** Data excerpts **
##############################

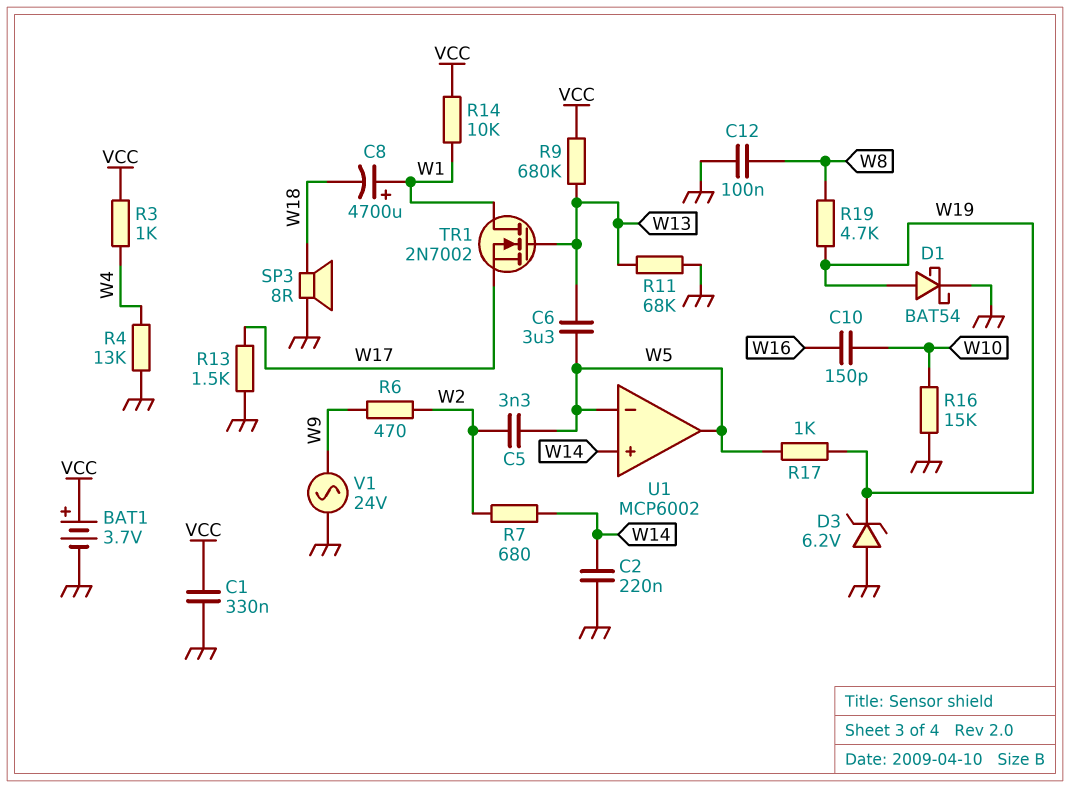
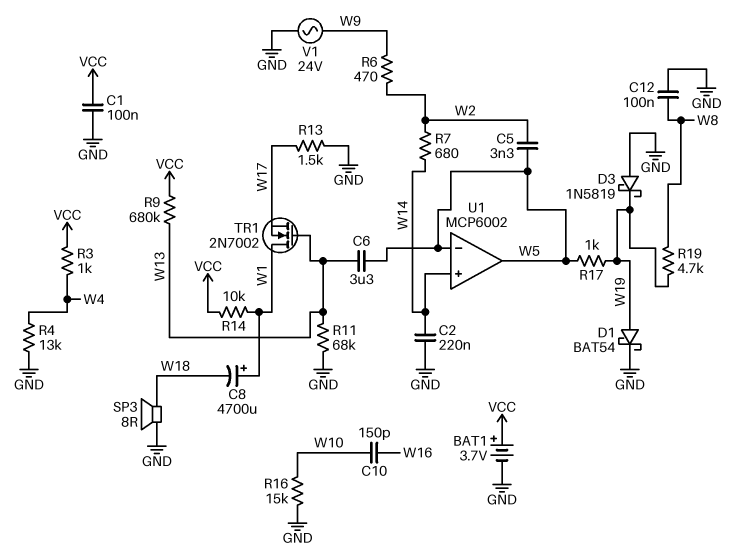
C1: 330nF (GND, VCC) -> 100nF (GND, VCC)
D3: zener 6.2V (A GND, K W19) -> schottky 1N5819 (A GND, K W19)

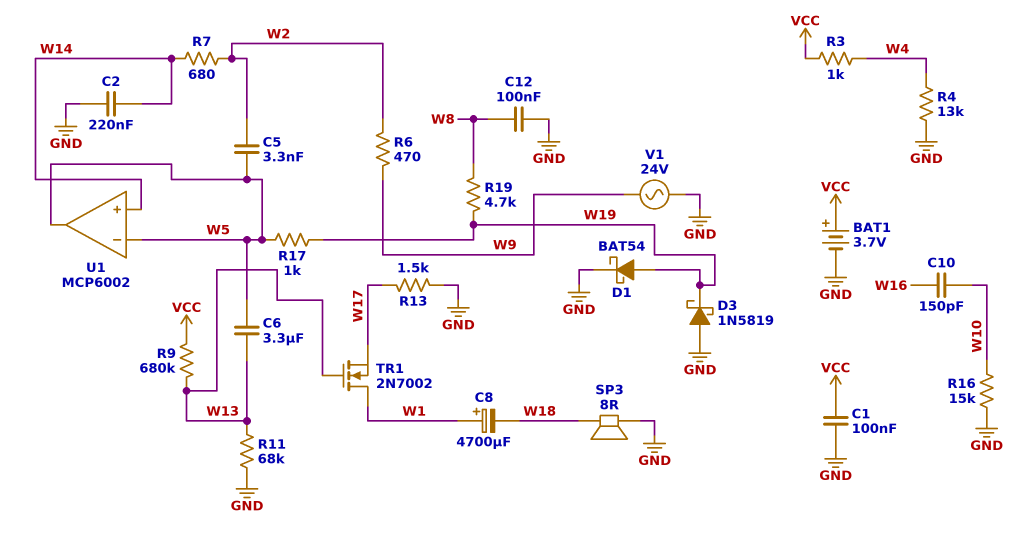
R14: 10k (VCC, W1) -> none

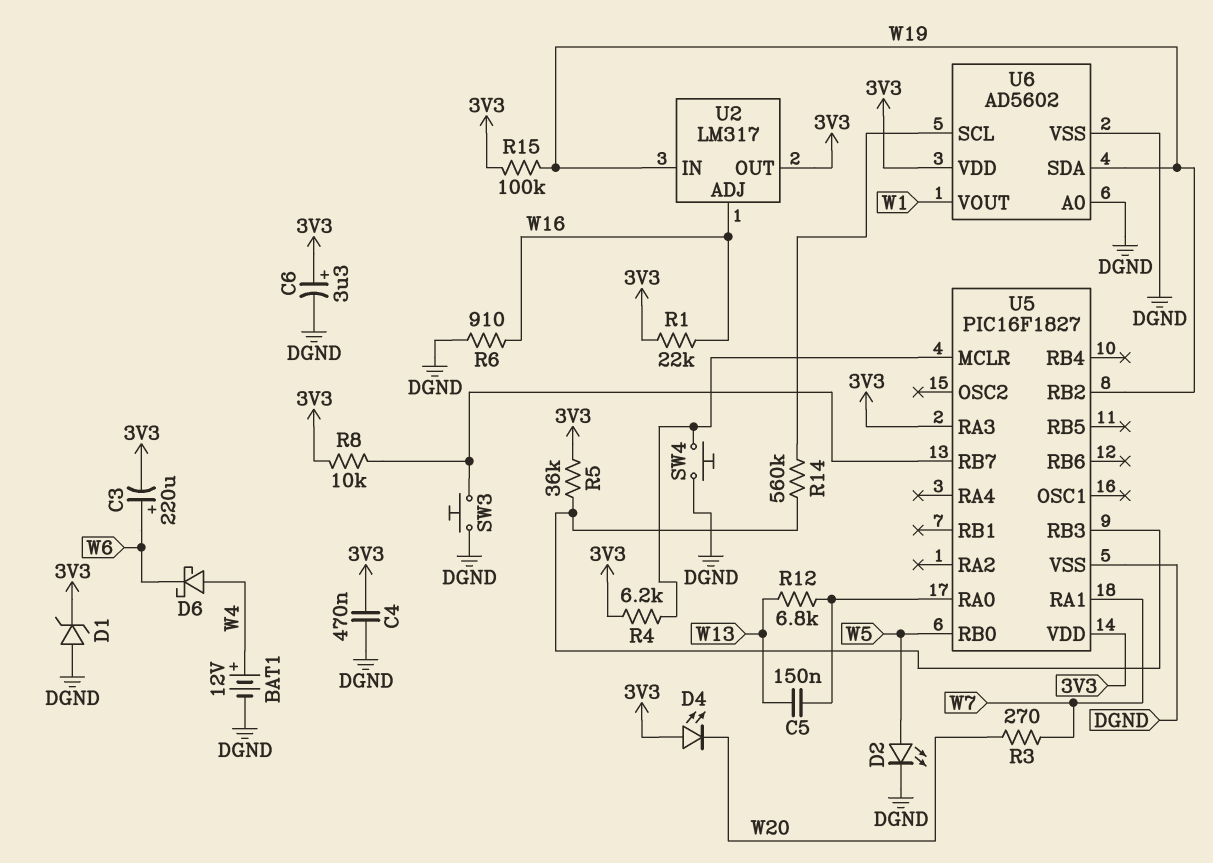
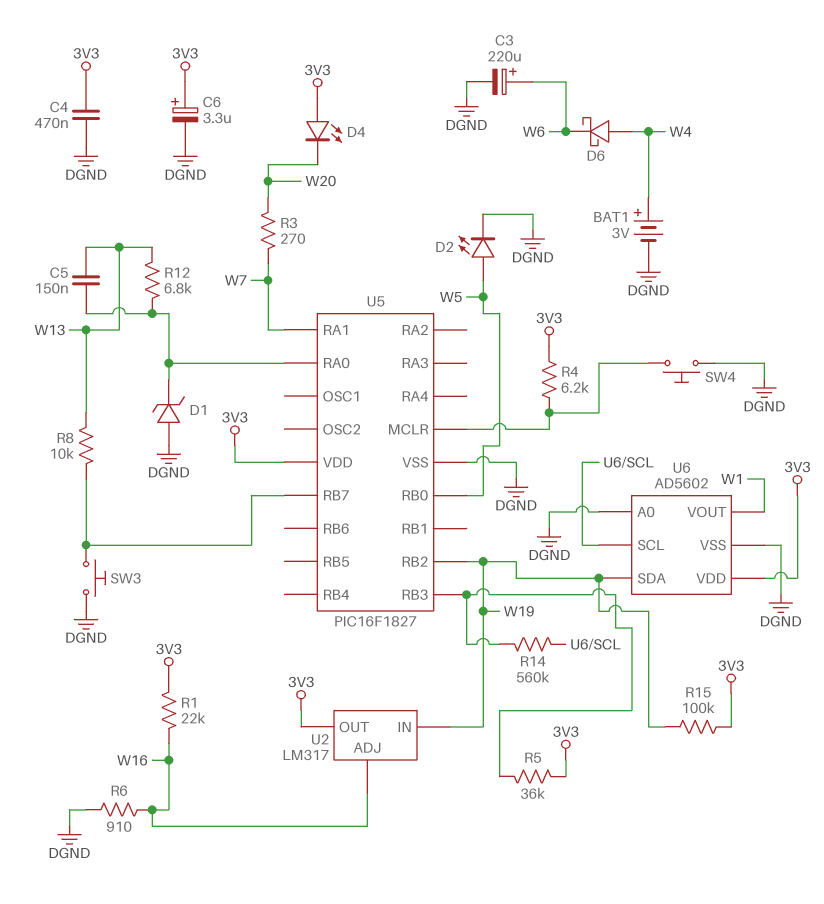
BAT1: 12V (plus W4, minus DGND) -> 3V (plus W4, minus DGND)
C3: 220uF (plus W6, minus 3V3) -> 220uF (plus W6, minus DGND)
D1: zener (A DGND, K 3V3) -> zener (A DGND, K U5/RA0)
R8: 10k (3V3, U5/RB7) -> 10k (U5/RB7, W13)
U5 pin RA3: 3V3 -> none

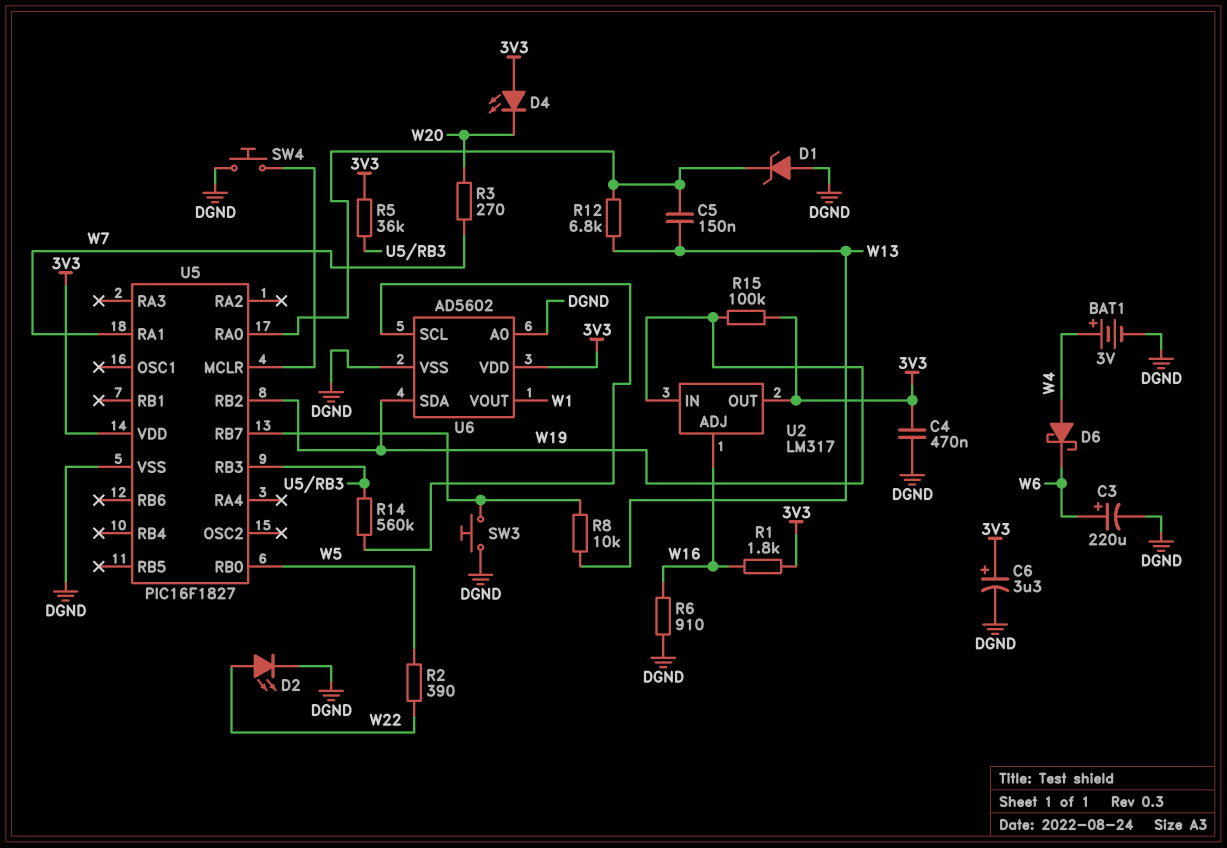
D2: LED (A W5, K DGND) -> LED (A W22, K DGND)
R1: 22k (3V3, W16) -> 1.8k (3V3, W16)
R2: none -> 390 (W5, W22)
R4: 6.2k (3V3, U5/MCLR) -> none

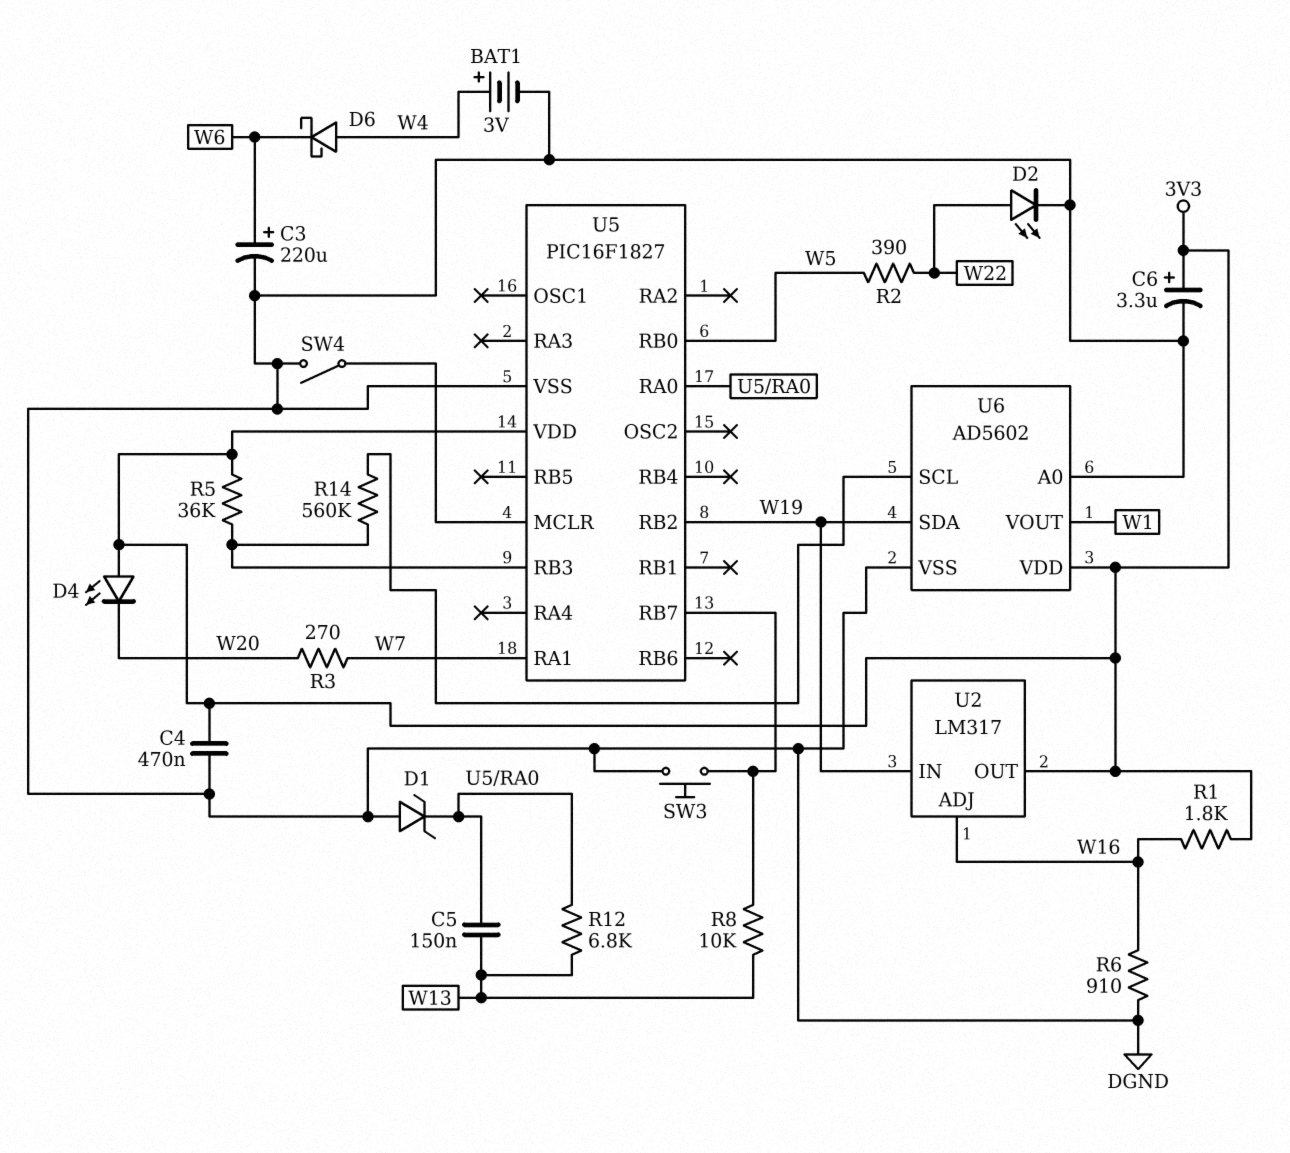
R15: 100k (3V3, W19) -> none
SW4: button (DGND, U5/MCLR) -> switch (DGND, U5/MCLR)

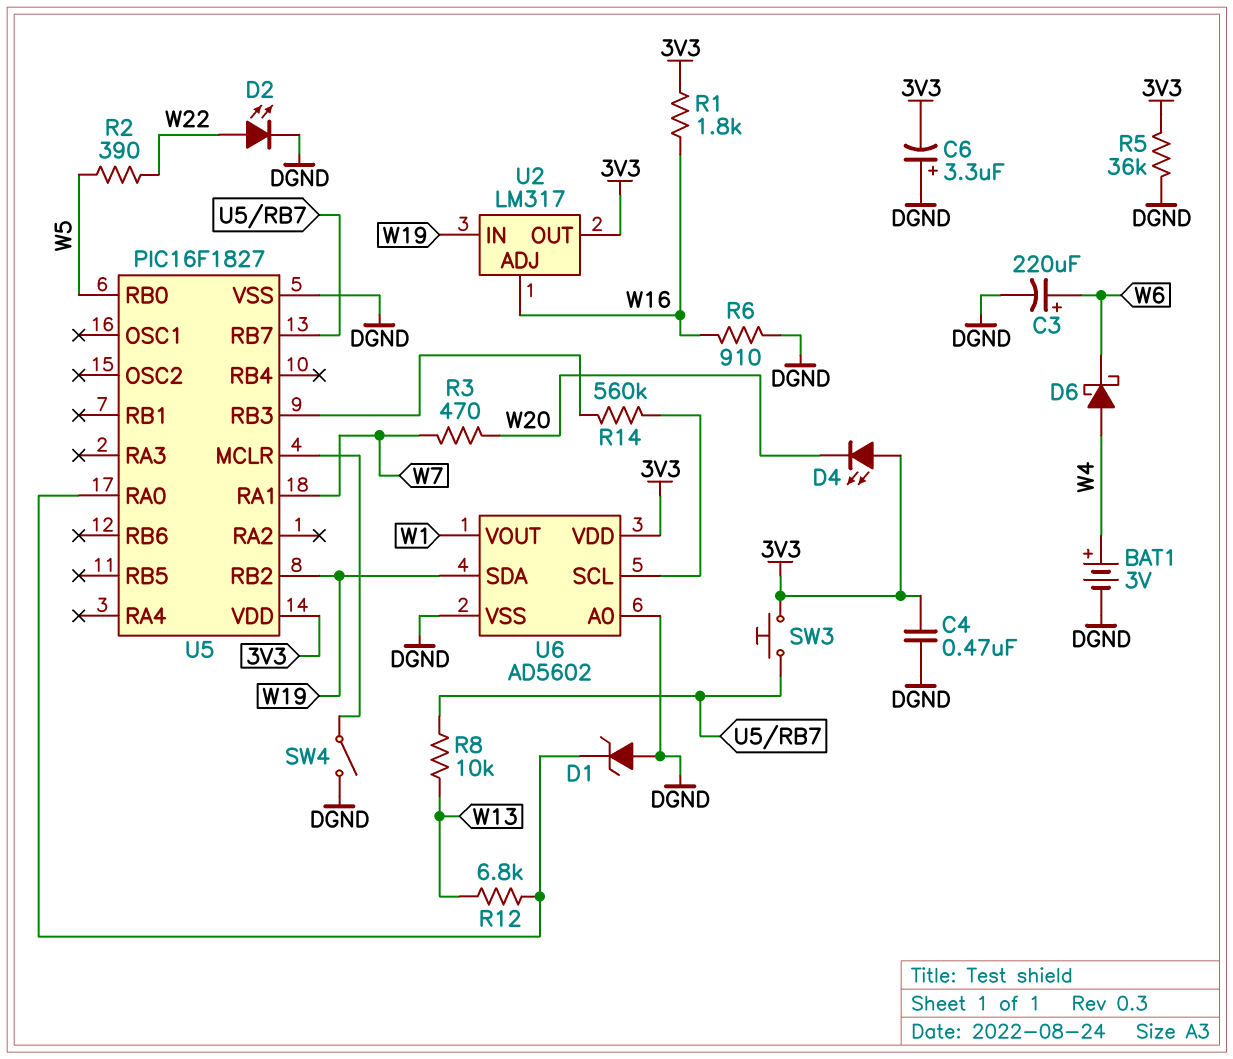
C5: 150nF (U5/RA0, W13) -> none
C6: 3.3uF (plus 3V3, minus DGND) -> 3.3uF (plus DGND, minus 3V3)
R3: 270 (W7, W20) -> 470 (W7, W20)
R5: 36k (3V3, U5/RB3) -> 36k (3V3, DGND)
SW3: button (DGND, U5/RB7) -> button (3V3, U5/RB7)

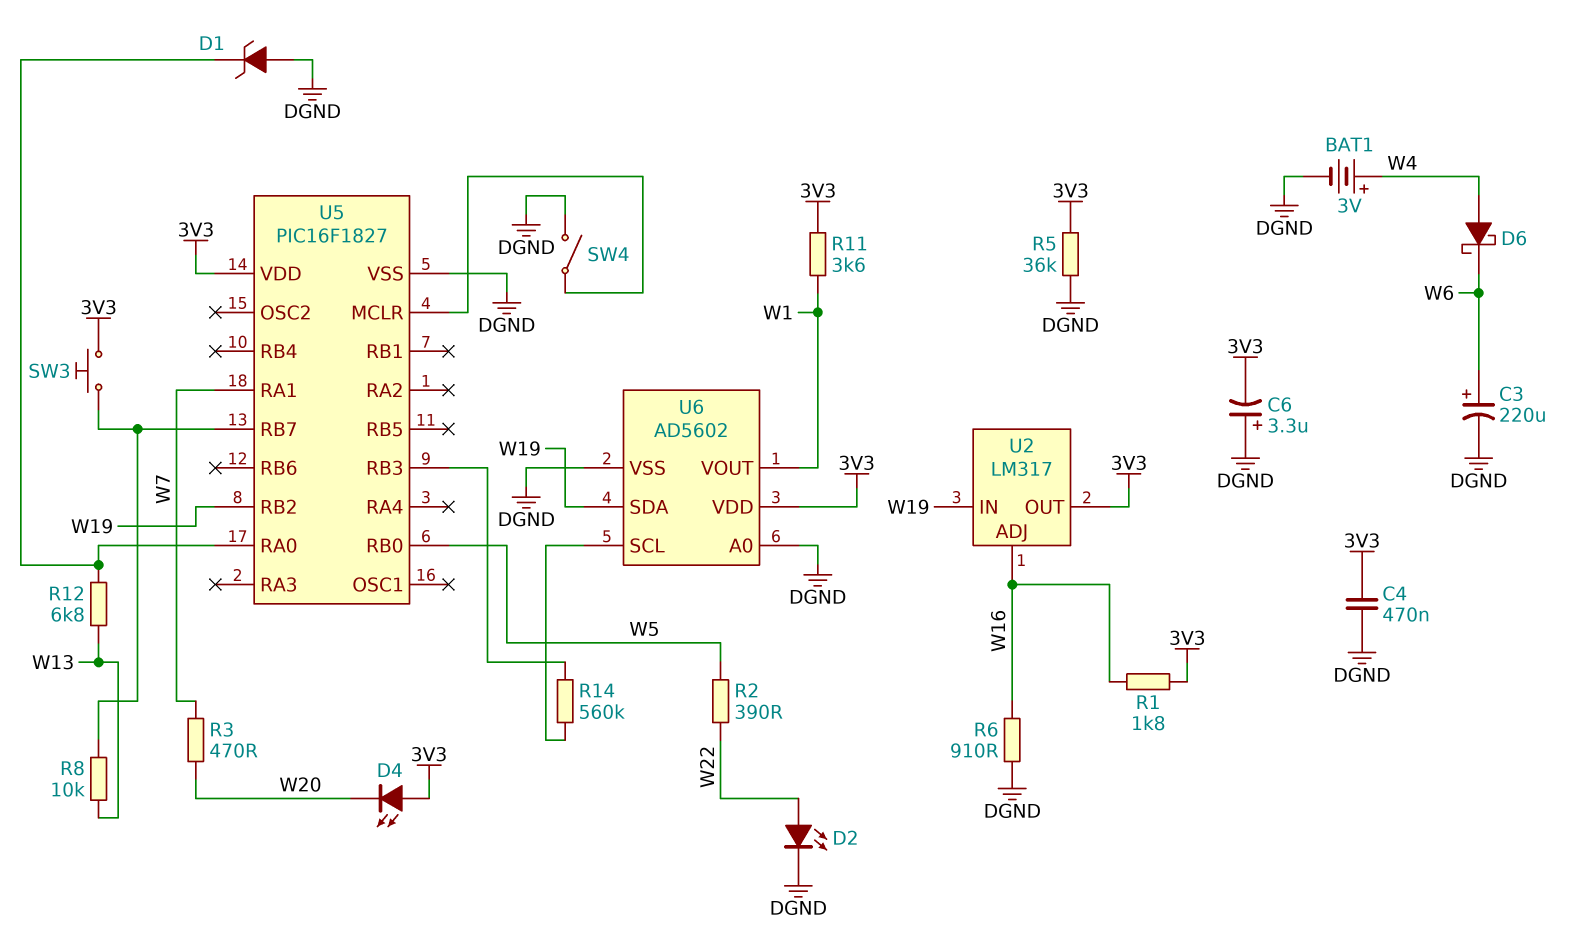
R11: none -> 3.6k (3V3, W1)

##############################

** The problem **
Lines from the one holding "R3: 270 (W7, W20) -> 470 (W7, W20)" down to the last line of the entries above must be retyped exactly, inclusive of both, with no pictures and nothing else.

** Answer for this exercise **
R3: 270 (W7, W20) -> 470 (W7, W20)
R5: 36k (3V3, U5/RB3) -> 36k (3V3, DGND)
SW3: button (DGND, U5/RB7) -> button (3V3, U5/RB7)

R11: none -> 3.6k (3V3, W1)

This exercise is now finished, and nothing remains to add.